TASK PROMPT
Transcribe the full listing so that each line reads as it does in the original.

EXCERPTED RECORDS

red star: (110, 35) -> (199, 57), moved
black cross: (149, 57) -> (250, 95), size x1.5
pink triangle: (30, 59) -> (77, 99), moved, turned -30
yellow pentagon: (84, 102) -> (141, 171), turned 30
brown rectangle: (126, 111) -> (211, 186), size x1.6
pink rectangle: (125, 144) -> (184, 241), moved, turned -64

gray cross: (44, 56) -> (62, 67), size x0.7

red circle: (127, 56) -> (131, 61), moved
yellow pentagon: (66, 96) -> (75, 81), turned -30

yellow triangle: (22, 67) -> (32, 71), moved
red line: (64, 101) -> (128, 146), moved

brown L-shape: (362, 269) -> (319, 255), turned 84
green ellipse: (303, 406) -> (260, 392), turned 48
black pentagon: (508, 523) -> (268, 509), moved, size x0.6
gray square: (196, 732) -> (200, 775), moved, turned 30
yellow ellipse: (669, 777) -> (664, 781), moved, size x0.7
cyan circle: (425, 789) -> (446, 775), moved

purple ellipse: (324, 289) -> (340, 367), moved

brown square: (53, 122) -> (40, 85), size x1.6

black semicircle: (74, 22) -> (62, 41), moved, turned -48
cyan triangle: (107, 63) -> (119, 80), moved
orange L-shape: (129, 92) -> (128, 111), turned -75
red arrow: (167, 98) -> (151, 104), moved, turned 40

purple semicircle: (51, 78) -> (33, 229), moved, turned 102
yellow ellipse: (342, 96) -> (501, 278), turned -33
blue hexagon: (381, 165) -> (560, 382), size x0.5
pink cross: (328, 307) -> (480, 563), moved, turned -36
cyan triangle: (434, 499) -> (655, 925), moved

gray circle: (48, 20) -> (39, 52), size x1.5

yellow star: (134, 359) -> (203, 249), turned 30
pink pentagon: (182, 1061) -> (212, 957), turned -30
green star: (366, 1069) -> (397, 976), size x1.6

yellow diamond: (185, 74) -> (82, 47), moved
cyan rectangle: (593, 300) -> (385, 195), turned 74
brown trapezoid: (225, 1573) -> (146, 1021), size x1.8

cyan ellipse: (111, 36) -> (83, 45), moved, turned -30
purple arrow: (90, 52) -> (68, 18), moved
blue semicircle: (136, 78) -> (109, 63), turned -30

ANSWER TO THE EXERCISE
red star: (110, 35) -> (199, 57), moved
black cross: (149, 57) -> (250, 95), size x1.5
pink triangle: (30, 59) -> (77, 99), moved, turned -30
yellow pentagon: (84, 102) -> (141, 171), turned 30
brown rectangle: (126, 111) -> (211, 186), size x1.6
pink rectangle: (125, 144) -> (184, 241), moved, turned -64

gray cross: (44, 56) -> (62, 67), size x0.7

red circle: (127, 56) -> (131, 61), moved
yellow pentagon: (66, 96) -> (75, 81), turned -30

yellow triangle: (22, 67) -> (32, 71), moved
red line: (64, 101) -> (128, 146), moved

brown L-shape: (362, 269) -> (319, 255), turned 84
green ellipse: (303, 406) -> (260, 392), turned 48
black pentagon: (508, 523) -> (268, 509), moved, size x0.6
gray square: (196, 732) -> (200, 775), moved, turned 30
yellow ellipse: (669, 777) -> (664, 781), moved, size x0.7
cyan circle: (425, 789) -> (446, 775), moved

purple ellipse: (324, 289) -> (340, 367), moved

brown square: (53, 122) -> (40, 85), size x1.6

black semicircle: (74, 22) -> (62, 41), moved, turned -48
cyan triangle: (107, 63) -> (119, 80), moved
orange L-shape: (129, 92) -> (128, 111), turned -75
red arrow: (167, 98) -> (151, 104), moved, turned 40

purple semicircle: (51, 78) -> (33, 229), moved, turned 102
yellow ellipse: (342, 96) -> (501, 278), turned -33
blue hexagon: (381, 165) -> (560, 382), size x0.5
pink cross: (328, 307) -> (480, 563), moved, turned -36
cyan triangle: (434, 499) -> (655, 925), moved

gray circle: (48, 20) -> (39, 52), size x1.5

yellow star: (134, 359) -> (203, 249), turned 30
pink pentagon: (182, 1061) -> (212, 957), turned -30
green star: (366, 1069) -> (397, 976), size x1.6

yellow diamond: (185, 74) -> (82, 47), moved
cyan rectangle: (593, 300) -> (385, 195), turned 74
brown trapezoid: (225, 1573) -> (146, 1021), size x1.8

cyan ellipse: (111, 36) -> (83, 45), moved, turned -30
purple arrow: (90, 52) -> (68, 18), moved
blue semicircle: (136, 78) -> (109, 63), turned -30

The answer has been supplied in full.